*** Provided entries ***
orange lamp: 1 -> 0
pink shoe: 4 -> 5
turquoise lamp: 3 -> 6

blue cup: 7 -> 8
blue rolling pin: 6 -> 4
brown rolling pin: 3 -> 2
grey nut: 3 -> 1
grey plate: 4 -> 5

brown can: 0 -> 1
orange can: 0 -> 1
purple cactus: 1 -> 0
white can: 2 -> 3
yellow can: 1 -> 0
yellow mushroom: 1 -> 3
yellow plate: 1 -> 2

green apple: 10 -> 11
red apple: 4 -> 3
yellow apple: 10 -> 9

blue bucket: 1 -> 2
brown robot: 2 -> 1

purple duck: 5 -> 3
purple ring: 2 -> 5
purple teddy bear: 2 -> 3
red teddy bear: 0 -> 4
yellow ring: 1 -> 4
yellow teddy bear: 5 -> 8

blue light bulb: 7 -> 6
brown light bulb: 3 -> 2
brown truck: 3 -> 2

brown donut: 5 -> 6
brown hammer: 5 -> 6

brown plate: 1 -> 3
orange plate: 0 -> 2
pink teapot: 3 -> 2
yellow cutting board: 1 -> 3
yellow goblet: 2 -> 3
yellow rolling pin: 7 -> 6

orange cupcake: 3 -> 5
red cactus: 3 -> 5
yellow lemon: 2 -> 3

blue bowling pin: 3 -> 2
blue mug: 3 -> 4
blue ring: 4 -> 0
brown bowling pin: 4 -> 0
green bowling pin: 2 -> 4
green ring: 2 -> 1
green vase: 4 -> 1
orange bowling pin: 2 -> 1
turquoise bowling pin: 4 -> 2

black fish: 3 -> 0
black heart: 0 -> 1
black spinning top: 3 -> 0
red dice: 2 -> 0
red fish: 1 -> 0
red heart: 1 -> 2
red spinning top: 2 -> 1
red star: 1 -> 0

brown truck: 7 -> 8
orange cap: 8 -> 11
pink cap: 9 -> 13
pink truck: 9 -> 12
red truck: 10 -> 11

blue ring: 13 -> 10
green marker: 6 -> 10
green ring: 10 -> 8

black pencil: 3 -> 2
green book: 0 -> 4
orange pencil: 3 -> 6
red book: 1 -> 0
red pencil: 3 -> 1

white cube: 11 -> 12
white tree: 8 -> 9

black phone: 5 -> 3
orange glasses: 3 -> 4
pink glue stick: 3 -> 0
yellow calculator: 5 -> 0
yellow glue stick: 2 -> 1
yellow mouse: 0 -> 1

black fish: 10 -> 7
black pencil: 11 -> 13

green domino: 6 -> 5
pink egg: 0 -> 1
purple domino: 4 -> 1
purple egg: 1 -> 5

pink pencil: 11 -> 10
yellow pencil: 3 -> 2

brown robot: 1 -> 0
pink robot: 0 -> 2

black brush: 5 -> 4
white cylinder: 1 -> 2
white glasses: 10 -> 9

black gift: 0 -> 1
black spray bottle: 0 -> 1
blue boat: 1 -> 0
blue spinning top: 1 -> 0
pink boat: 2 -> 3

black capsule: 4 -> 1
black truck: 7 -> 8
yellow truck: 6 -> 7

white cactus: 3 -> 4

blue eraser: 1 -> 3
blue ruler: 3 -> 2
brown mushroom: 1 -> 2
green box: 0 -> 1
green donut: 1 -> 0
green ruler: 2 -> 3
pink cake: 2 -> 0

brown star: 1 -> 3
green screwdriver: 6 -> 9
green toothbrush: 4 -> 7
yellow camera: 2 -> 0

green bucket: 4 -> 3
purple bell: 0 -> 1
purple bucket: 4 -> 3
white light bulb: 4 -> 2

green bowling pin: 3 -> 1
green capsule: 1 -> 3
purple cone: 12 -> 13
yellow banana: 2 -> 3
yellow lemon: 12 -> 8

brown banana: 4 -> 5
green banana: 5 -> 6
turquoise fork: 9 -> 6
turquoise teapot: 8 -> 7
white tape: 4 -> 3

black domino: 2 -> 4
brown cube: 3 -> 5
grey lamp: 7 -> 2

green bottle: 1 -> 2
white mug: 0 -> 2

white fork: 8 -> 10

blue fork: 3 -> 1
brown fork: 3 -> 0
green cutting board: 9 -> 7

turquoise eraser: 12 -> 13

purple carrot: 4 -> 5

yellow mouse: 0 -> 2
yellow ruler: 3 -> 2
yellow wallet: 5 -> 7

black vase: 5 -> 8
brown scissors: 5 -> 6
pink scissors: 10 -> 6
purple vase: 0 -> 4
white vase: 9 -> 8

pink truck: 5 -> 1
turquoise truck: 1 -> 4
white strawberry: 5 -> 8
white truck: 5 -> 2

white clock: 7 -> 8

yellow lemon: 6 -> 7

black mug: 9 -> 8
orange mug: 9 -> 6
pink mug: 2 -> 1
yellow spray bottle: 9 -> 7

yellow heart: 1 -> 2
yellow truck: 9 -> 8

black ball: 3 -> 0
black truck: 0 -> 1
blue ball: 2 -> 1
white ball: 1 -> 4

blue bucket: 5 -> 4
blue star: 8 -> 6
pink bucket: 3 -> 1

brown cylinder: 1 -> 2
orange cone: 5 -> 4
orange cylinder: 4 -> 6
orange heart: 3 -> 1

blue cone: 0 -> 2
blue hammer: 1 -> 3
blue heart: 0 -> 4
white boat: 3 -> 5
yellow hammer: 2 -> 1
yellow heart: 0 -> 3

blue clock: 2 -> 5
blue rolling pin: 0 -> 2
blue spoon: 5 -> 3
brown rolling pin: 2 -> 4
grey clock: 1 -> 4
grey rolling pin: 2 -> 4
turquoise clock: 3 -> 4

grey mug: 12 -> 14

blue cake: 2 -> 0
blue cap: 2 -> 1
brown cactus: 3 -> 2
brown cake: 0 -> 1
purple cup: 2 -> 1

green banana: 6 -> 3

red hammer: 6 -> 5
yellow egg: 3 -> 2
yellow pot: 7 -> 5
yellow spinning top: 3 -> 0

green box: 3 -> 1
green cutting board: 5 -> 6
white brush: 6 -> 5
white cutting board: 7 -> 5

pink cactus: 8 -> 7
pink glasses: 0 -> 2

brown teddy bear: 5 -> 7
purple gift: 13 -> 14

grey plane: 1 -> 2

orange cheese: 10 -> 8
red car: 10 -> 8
*** End of Provided entries ***
About this exercise. Only those lines of the entries above that run from the line containing "yellow camera: 2 -> 0" to the line containing "turquoise fork: 9 -> 6", both included, should be transcribed exactly.

Result of this exercise.
yellow camera: 2 -> 0

green bucket: 4 -> 3
purple bell: 0 -> 1
purple bucket: 4 -> 3
white light bulb: 4 -> 2

green bowling pin: 3 -> 1
green capsule: 1 -> 3
purple cone: 12 -> 13
yellow banana: 2 -> 3
yellow lemon: 12 -> 8

brown banana: 4 -> 5
green banana: 5 -> 6
turquoise fork: 9 -> 6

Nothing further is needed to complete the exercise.